Object state change records:

※ ※ ※

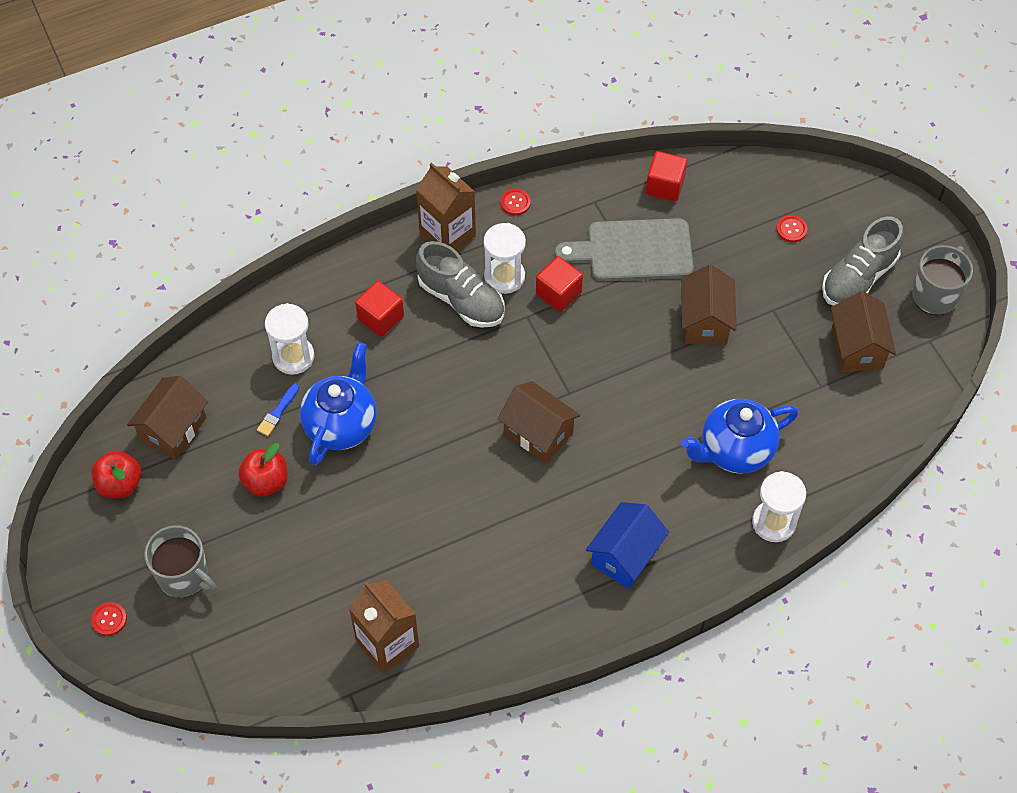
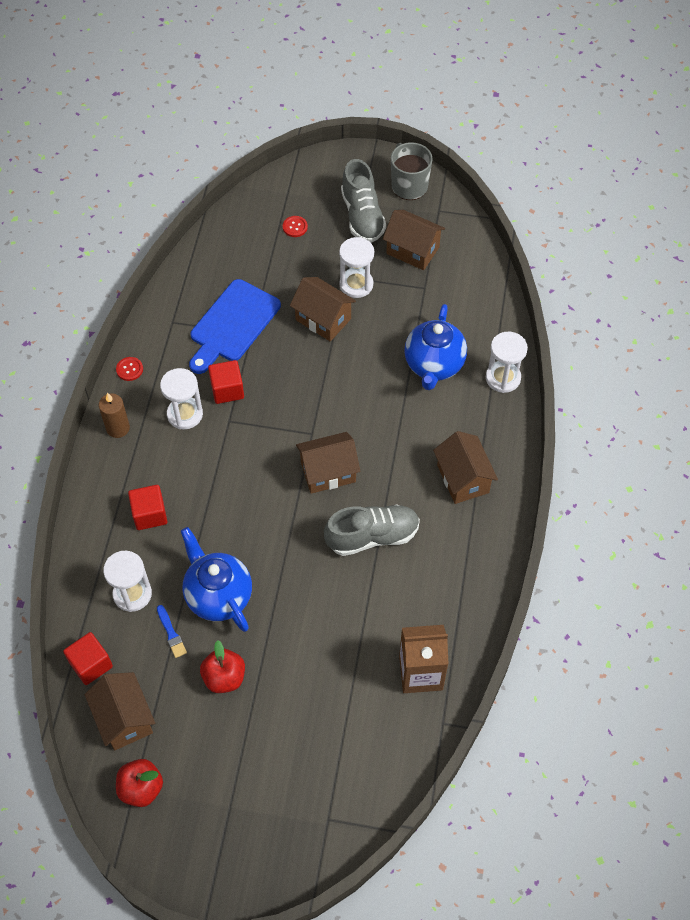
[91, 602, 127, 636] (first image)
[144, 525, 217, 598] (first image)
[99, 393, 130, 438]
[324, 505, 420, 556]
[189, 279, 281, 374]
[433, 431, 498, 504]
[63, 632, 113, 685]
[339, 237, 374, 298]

※ ※ ※

Problem to work on
Leave the pictures aside and give the records above back word for word.

Solved exercise
[91, 602, 127, 636] (first image)
[144, 525, 217, 598] (first image)
[99, 393, 130, 438]
[324, 505, 420, 556]
[189, 279, 281, 374]
[433, 431, 498, 504]
[63, 632, 113, 685]
[339, 237, 374, 298]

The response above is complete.